Data to use:
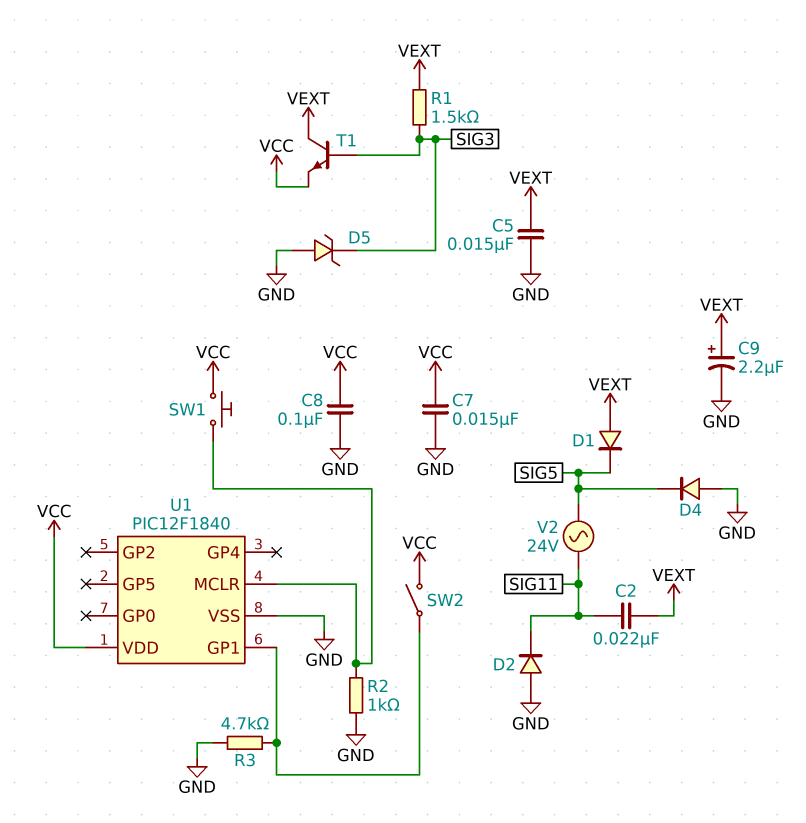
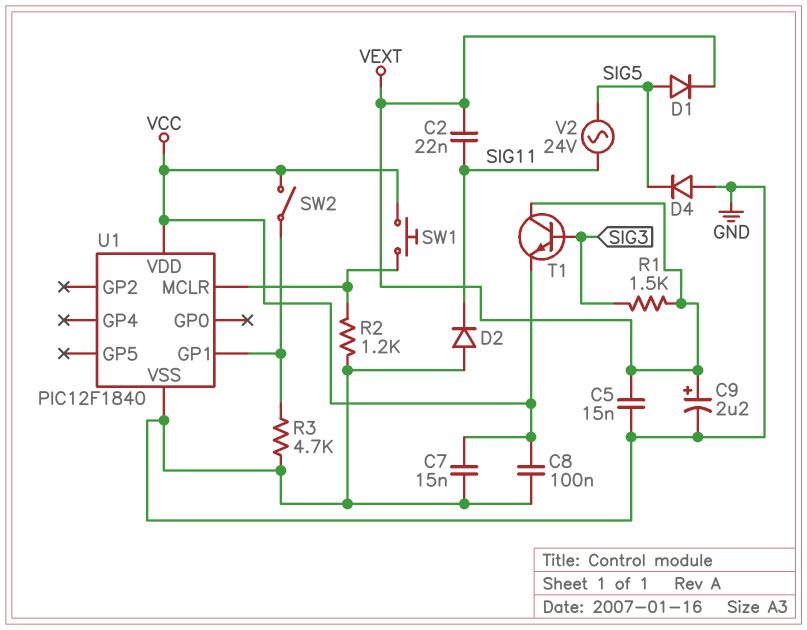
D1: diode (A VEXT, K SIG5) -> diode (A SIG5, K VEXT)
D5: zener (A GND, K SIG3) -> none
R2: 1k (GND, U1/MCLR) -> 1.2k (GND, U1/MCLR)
--
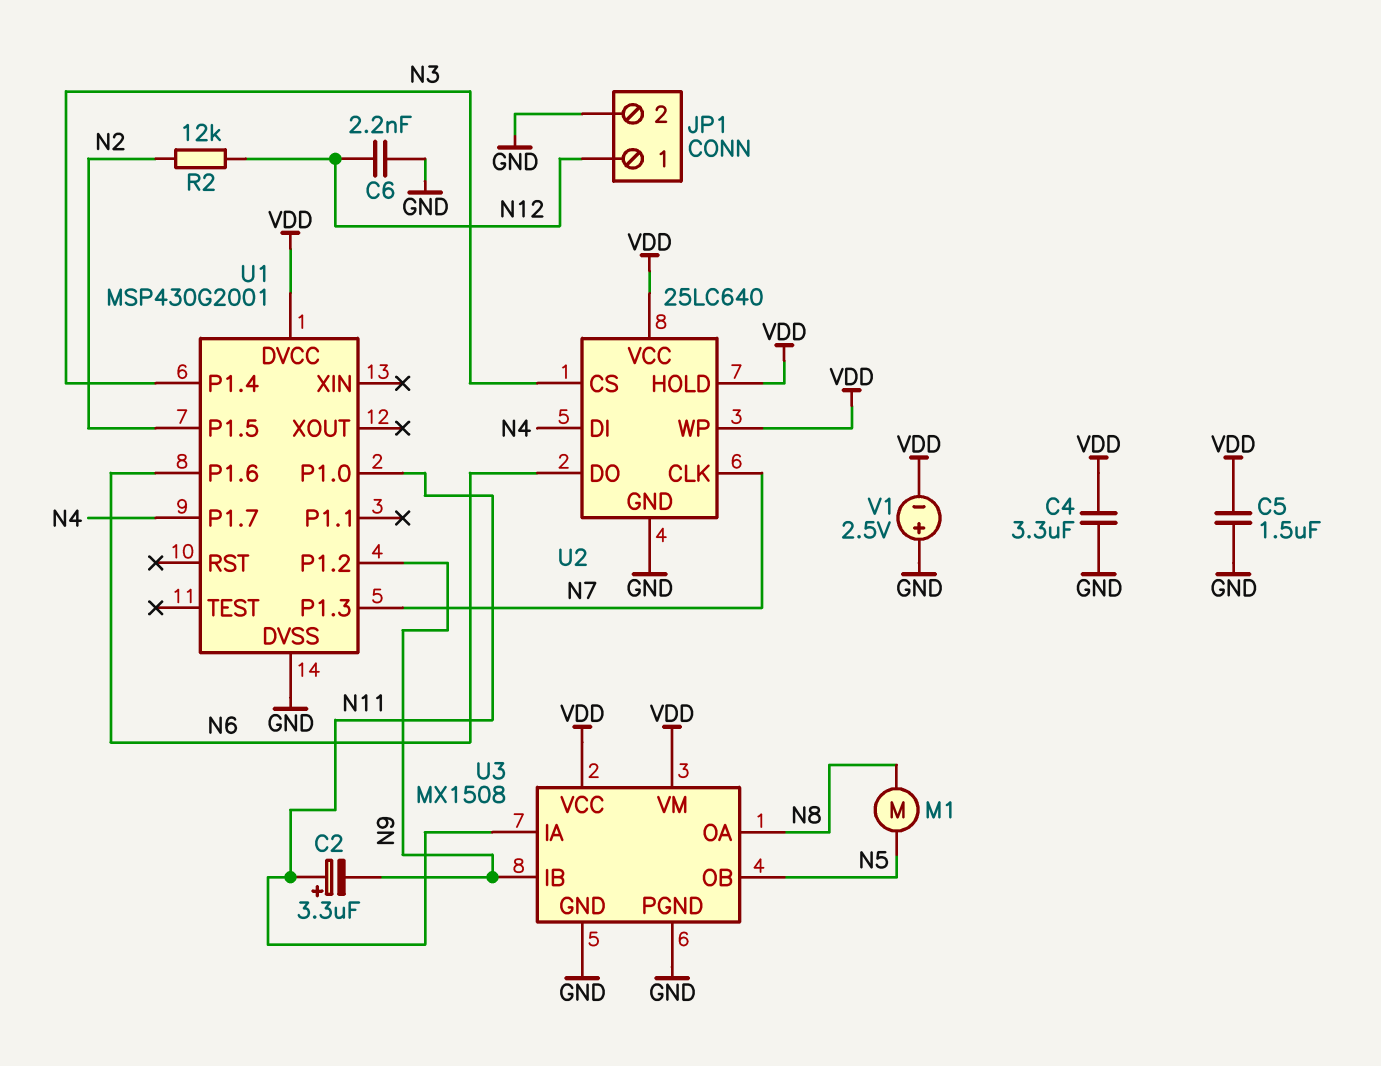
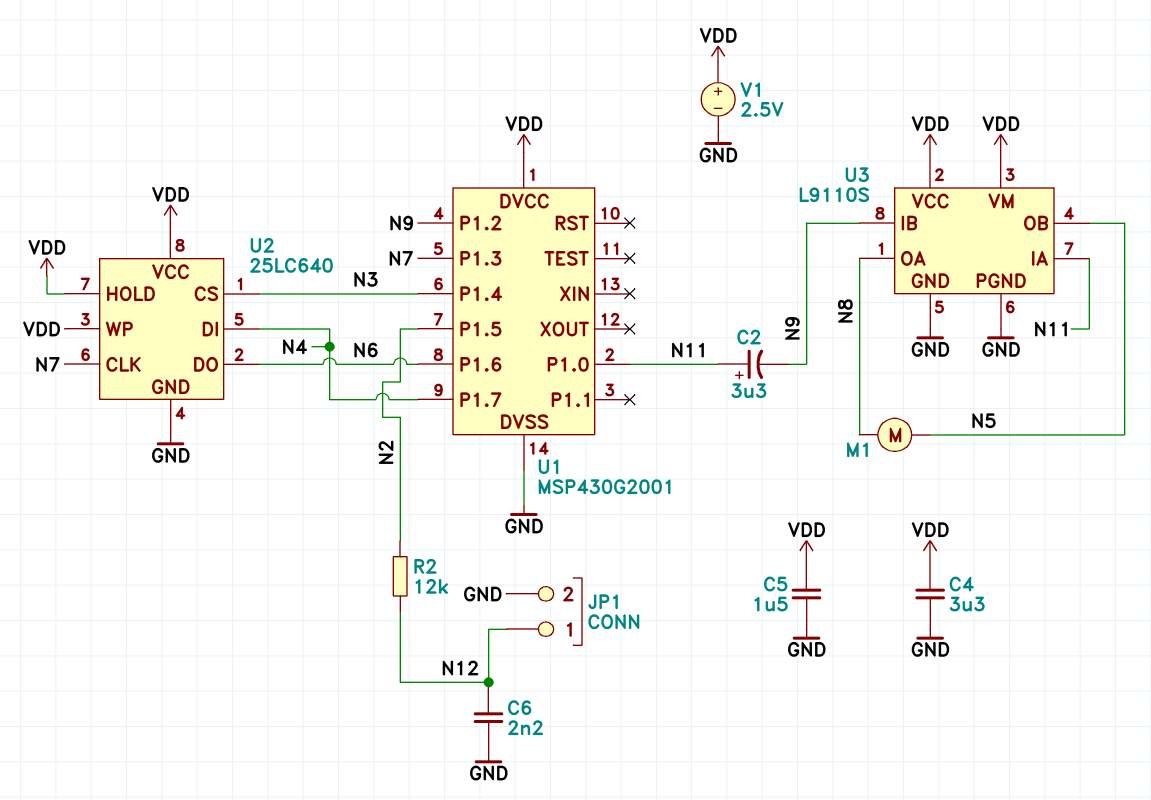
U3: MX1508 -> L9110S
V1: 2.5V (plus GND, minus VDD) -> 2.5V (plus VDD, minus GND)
* * *
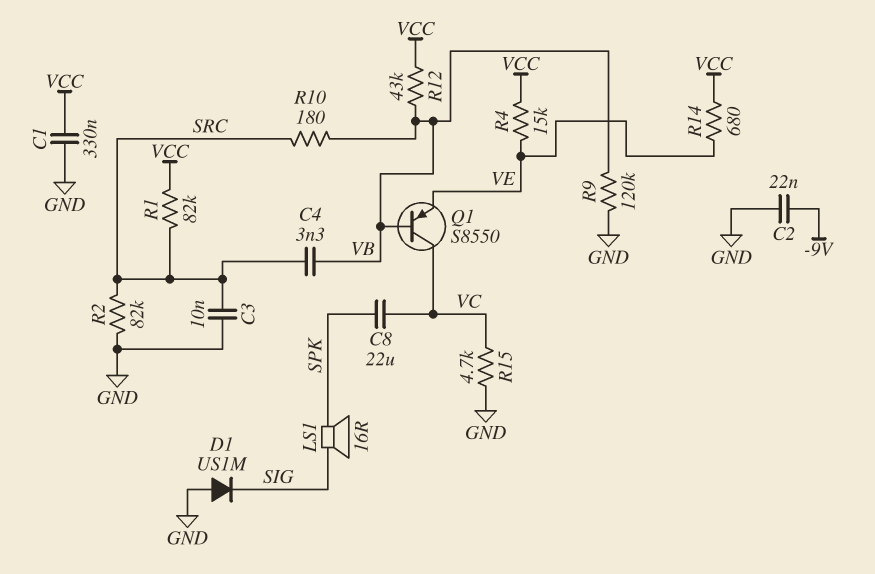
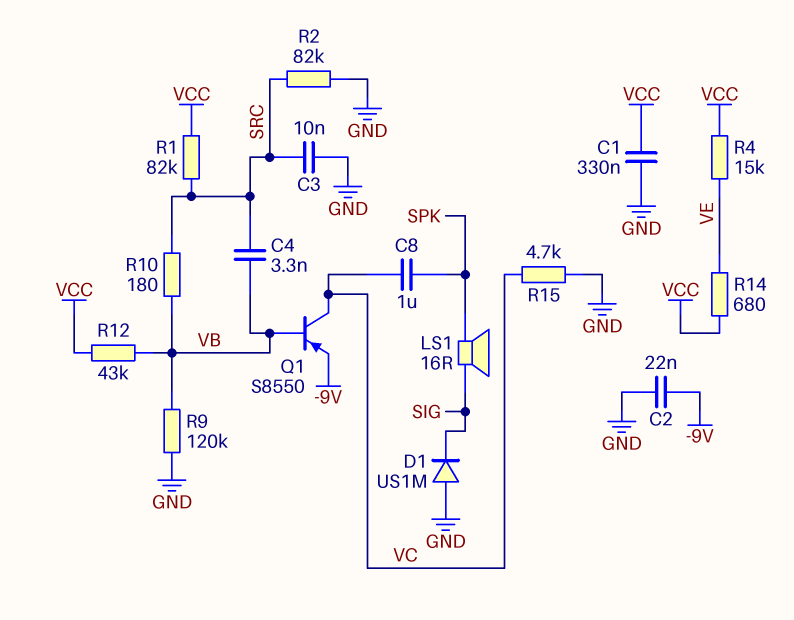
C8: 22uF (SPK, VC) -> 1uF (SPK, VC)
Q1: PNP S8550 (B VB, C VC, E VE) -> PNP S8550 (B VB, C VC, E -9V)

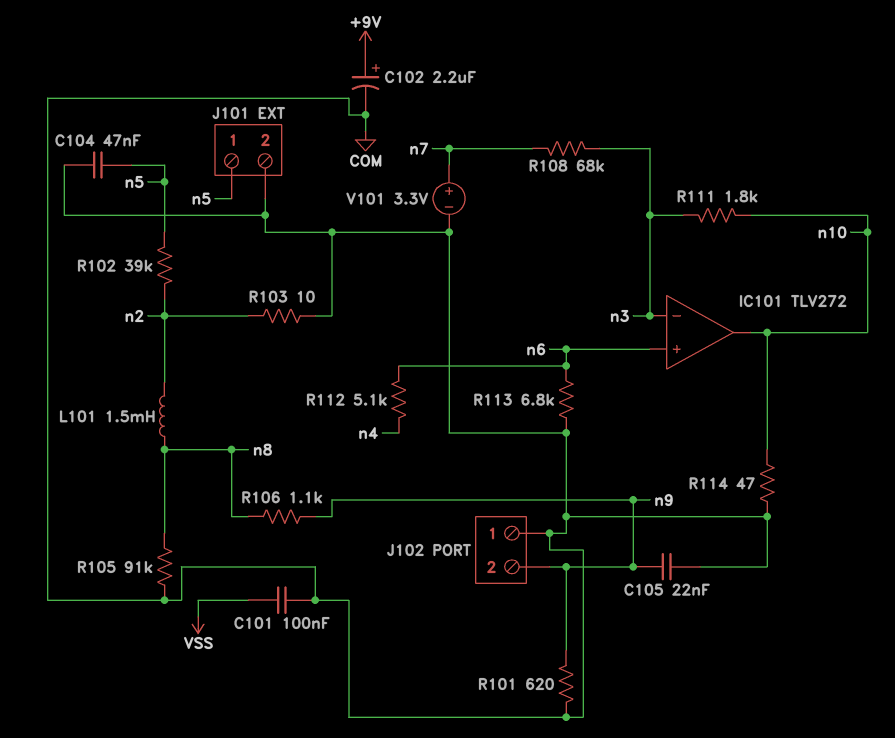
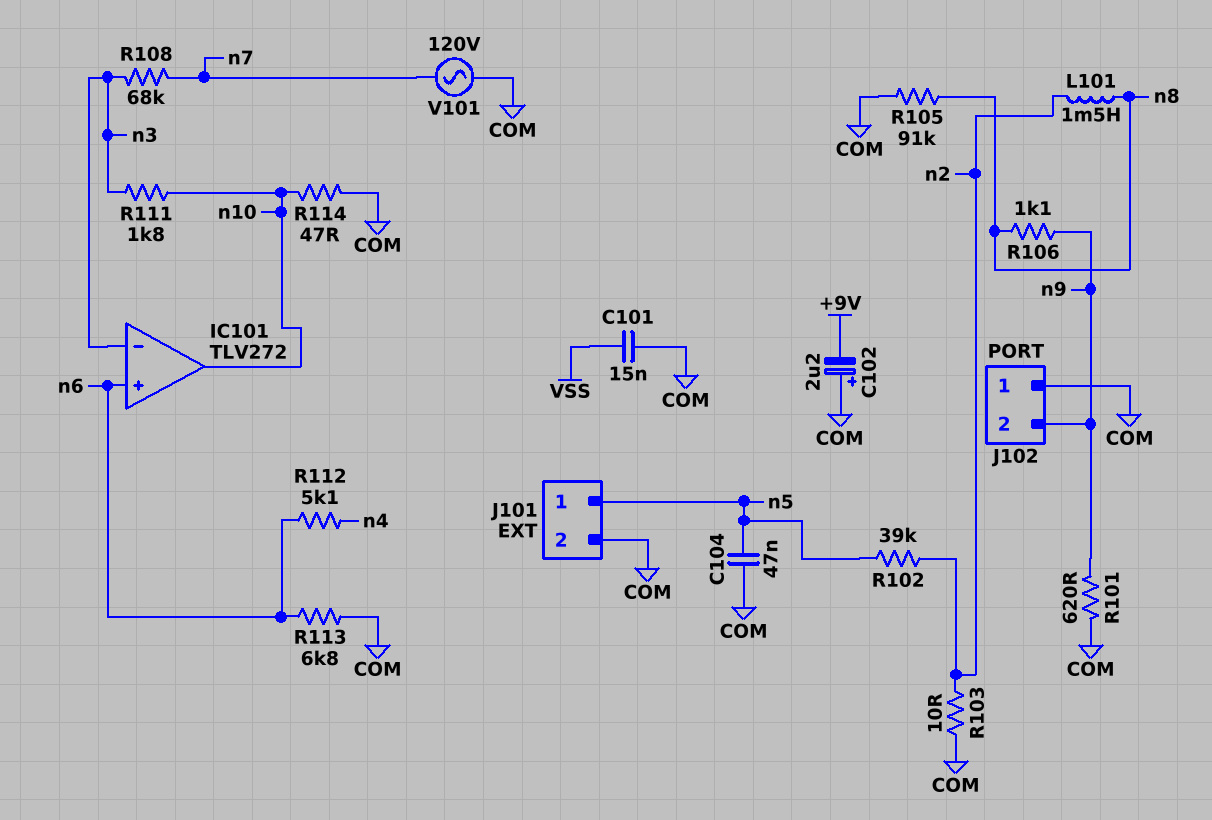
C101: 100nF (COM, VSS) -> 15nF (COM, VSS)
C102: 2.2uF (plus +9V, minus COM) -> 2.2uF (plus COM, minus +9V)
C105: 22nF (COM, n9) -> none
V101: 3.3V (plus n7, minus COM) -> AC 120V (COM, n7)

Problem to work on:
Write out exactly the lines that fall from the line with "C105: 22nF (COM, n9) -> none" to the line with "V101: 3.3V (plus" in the records above, keeping both ends.

Reply:
C105: 22nF (COM, n9) -> none
V101: 3.3V (plus n7, minus COM) -> AC 120V (COM, n7)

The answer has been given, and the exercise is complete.